**YOUR ASSIGNMENT**
Find the line containing "4 from left) centre", then return it and every line after it through the end of the records, exactly. Leave out pictures.

Object state comparisons
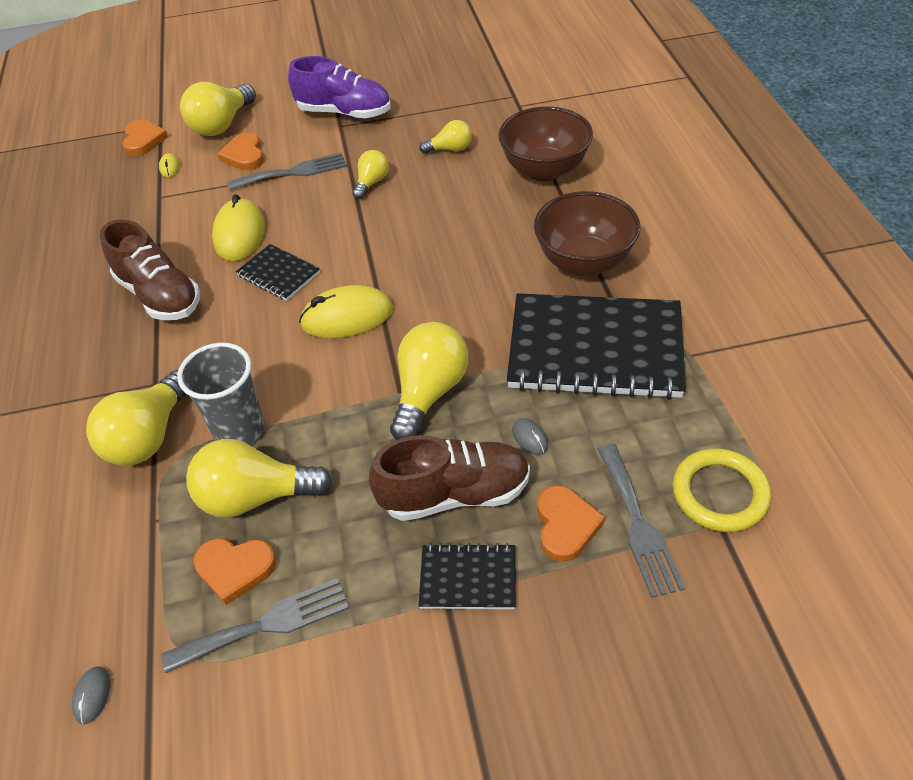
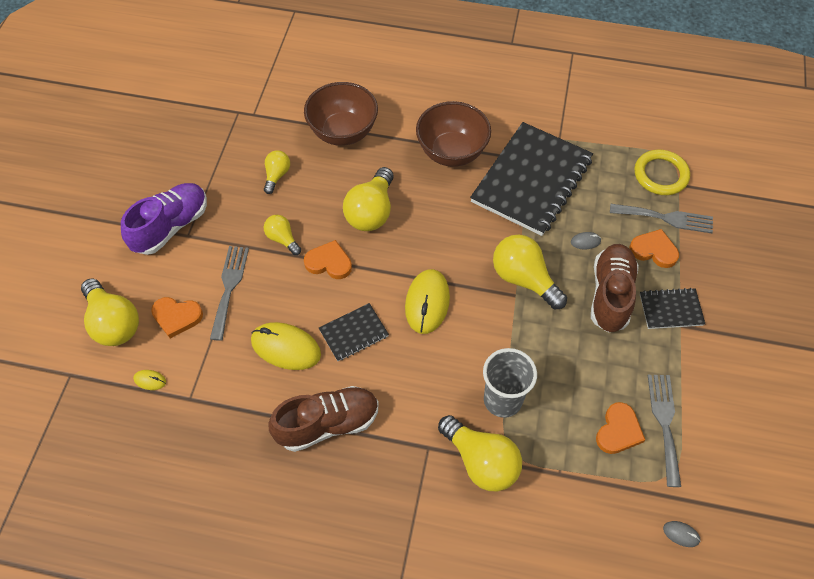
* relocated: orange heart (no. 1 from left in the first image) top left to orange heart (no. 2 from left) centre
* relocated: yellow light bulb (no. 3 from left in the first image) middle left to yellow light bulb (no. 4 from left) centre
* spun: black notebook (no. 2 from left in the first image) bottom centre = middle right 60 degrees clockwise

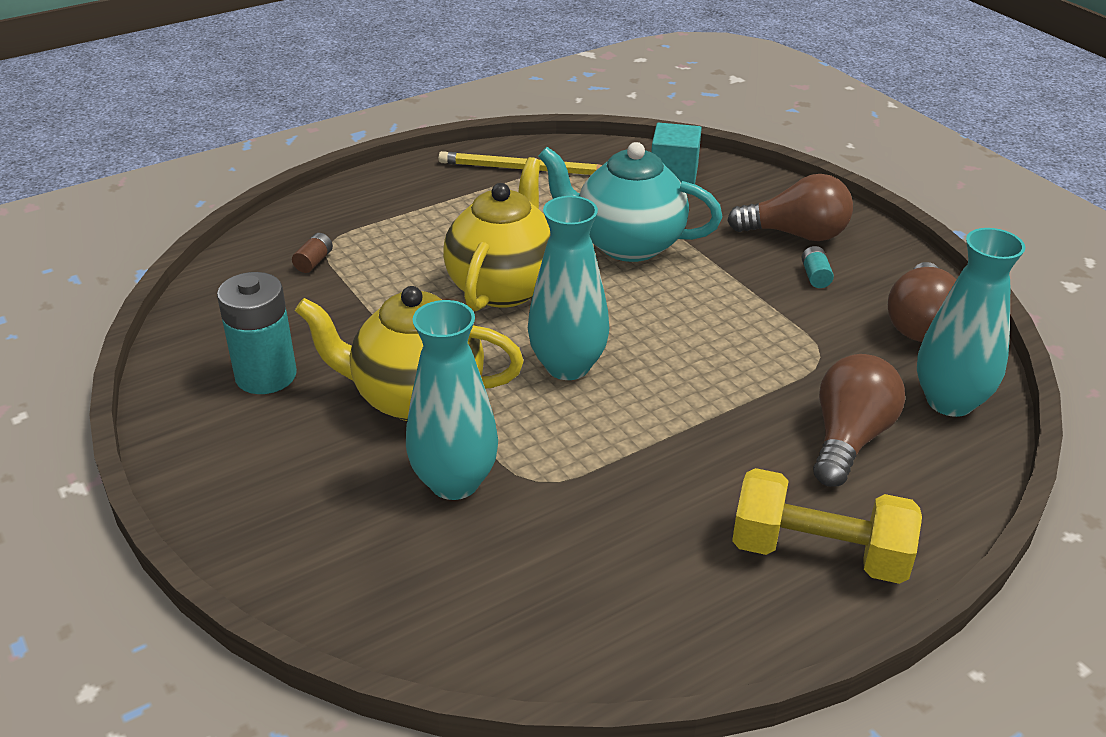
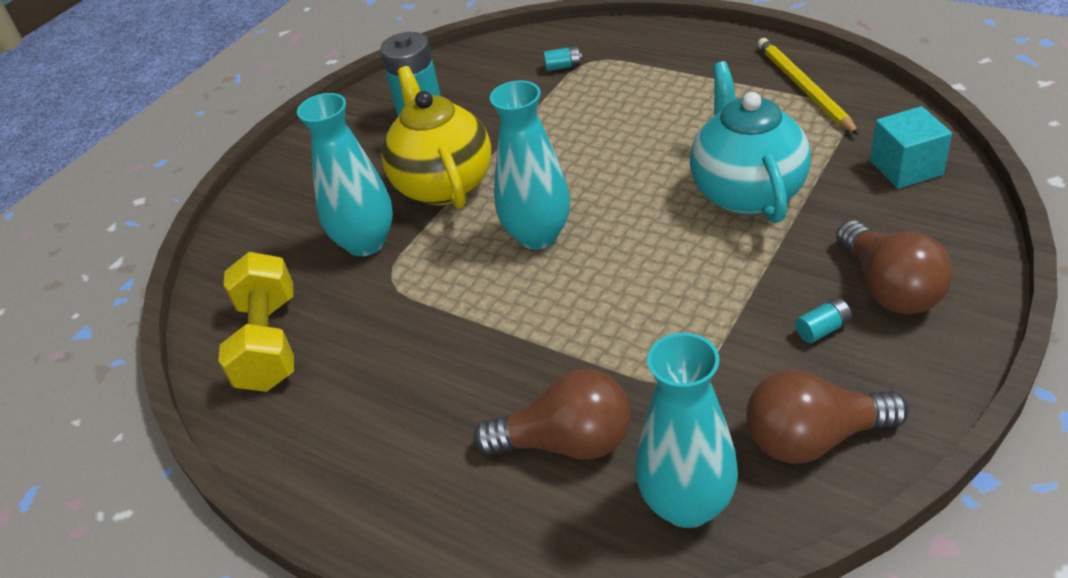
* missing: yellow teapot (no. 2 from left) top centre
* colour: brown battery middle left to turquoise battery (no. 2 from left) top centre
* relocated: yellow dumbbell bottom right to middle left

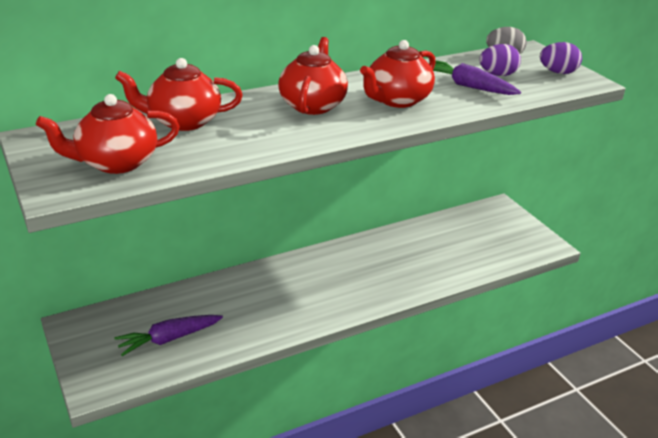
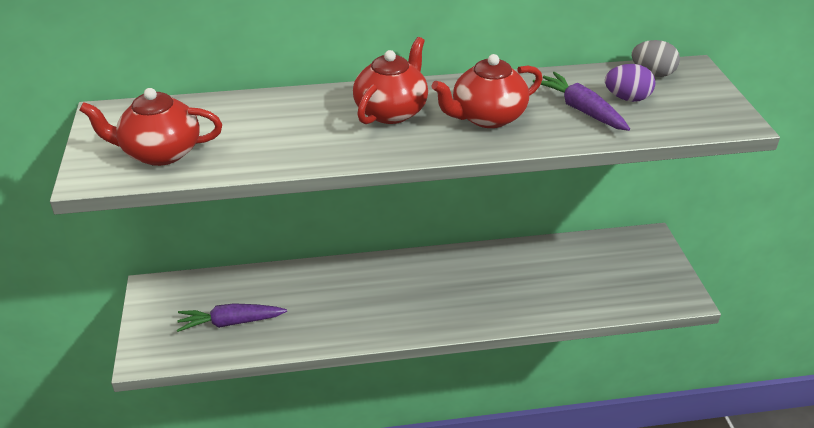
* missing: purple egg (no. 2 from left) top right
* missing: red teapot (no. 2 from left) top left

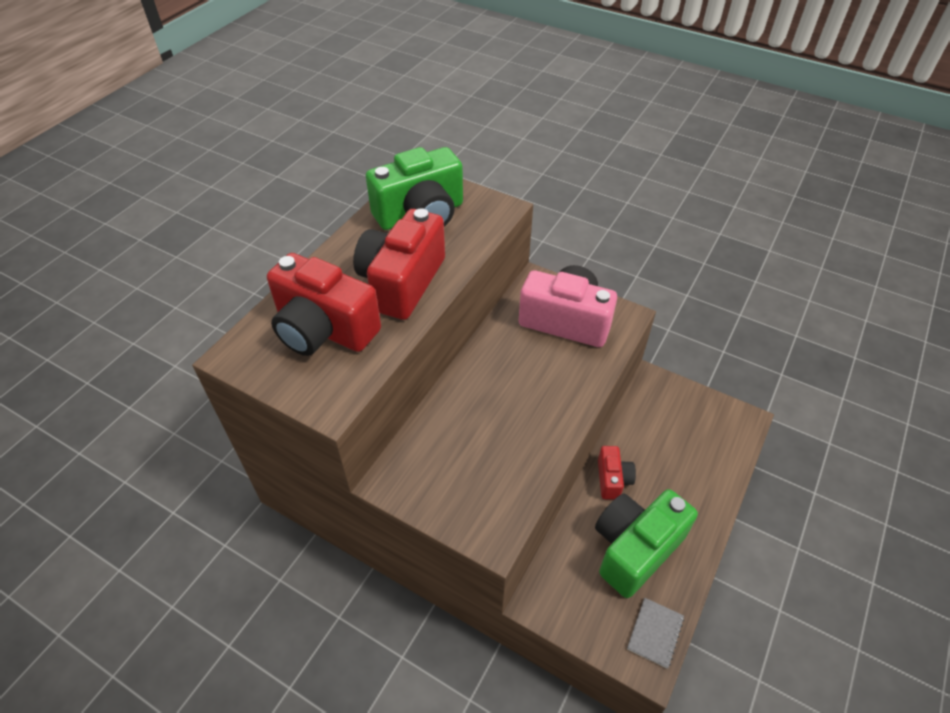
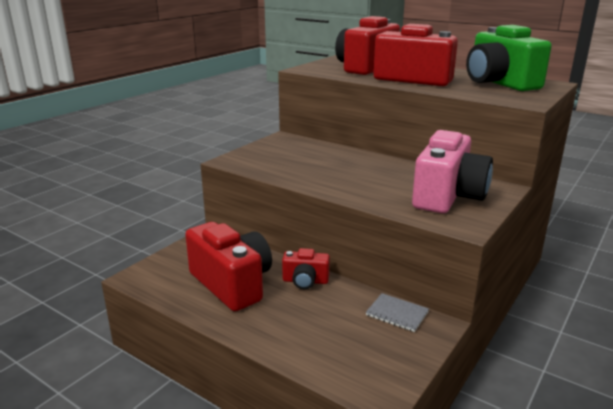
* colour: green camera (no. 2 from left) bottom right to red camera (no. 1 from left) centre
* relocated: grey notebook bottom right to bottom centre

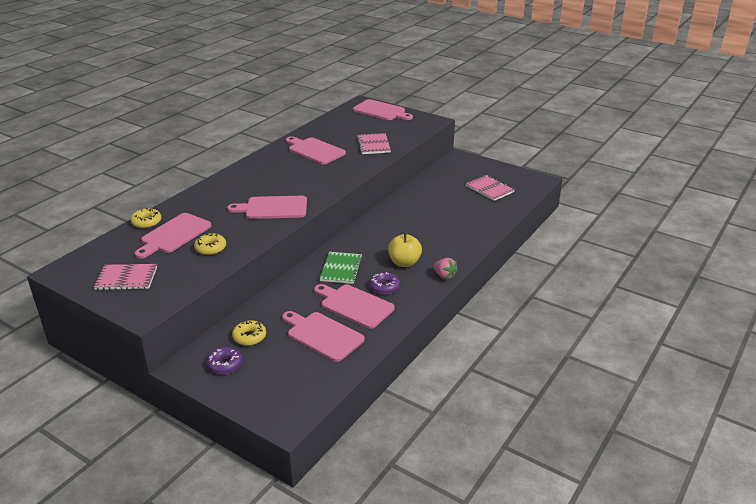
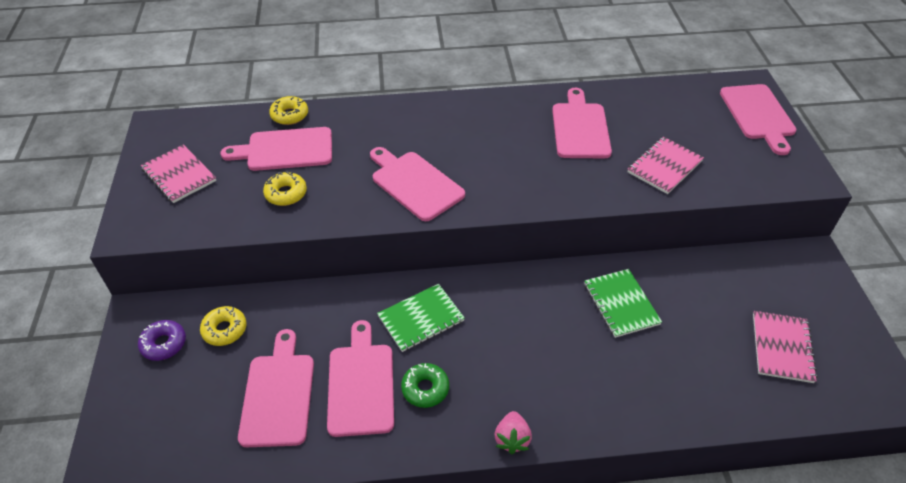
* missing: yellow apple centre
* colour: purple donut (no. 2 from left) centre to green donut bottom centre
* appeared: green notebook (no. 2 from left) middle right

**ANSWER SECTION**
* relocated: yellow light bulb (no. 3 from left in the first image) middle left to yellow light bulb (no. 4 from left) centre
* spun: black notebook (no. 2 from left in the first image) bottom centre = middle right 60 degrees clockwise

* missing: yellow teapot (no. 2 from left) top centre
* colour: brown battery middle left to turquoise battery (no. 2 from left) top centre
* relocated: yellow dumbbell bottom right to middle left

* missing: purple egg (no. 2 from left) top right
* missing: red teapot (no. 2 from left) top left

* colour: green camera (no. 2 from left) bottom right to red camera (no. 1 from left) centre
* relocated: grey notebook bottom right to bottom centre

* missing: yellow apple centre
* colour: purple donut (no. 2 from left) centre to green donut bottom centre
* appeared: green notebook (no. 2 from left) middle right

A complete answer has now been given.